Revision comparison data

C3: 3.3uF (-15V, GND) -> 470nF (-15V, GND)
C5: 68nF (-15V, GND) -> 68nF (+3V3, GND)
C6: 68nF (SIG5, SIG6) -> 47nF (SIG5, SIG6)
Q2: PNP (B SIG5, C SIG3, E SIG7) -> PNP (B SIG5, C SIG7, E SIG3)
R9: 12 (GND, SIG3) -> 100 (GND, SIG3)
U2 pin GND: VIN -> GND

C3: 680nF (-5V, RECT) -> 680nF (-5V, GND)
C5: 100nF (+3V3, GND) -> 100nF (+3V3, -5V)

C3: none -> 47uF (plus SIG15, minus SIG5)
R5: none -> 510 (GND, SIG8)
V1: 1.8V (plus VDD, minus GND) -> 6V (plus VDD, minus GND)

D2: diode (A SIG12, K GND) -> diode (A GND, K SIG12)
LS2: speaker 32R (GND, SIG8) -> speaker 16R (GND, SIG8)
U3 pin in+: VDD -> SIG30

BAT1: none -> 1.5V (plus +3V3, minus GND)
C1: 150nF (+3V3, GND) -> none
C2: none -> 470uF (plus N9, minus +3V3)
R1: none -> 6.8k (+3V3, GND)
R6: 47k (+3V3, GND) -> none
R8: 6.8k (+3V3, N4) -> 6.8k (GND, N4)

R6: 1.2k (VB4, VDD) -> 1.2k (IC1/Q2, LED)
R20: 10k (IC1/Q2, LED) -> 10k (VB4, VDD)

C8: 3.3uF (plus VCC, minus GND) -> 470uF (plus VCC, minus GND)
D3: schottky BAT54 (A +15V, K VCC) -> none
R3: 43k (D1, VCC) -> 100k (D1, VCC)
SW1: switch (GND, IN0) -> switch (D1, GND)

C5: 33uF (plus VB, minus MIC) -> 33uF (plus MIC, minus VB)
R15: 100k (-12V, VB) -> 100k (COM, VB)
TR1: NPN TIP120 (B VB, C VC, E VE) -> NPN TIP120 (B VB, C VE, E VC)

Action item - Working from the entries above, return all lines that contain "minus".

Reply -
C3: none -> 47uF (plus SIG15, minus SIG5)
V1: 1.8V (plus VDD, minus GND) -> 6V (plus VDD, minus GND)
BAT1: none -> 1.5V (plus +3V3, minus GND)
C2: none -> 470uF (plus N9, minus +3V3)
C8: 3.3uF (plus VCC, minus GND) -> 470uF (plus VCC, minus GND)
C5: 33uF (plus VB, minus MIC) -> 33uF (plus MIC, minus VB)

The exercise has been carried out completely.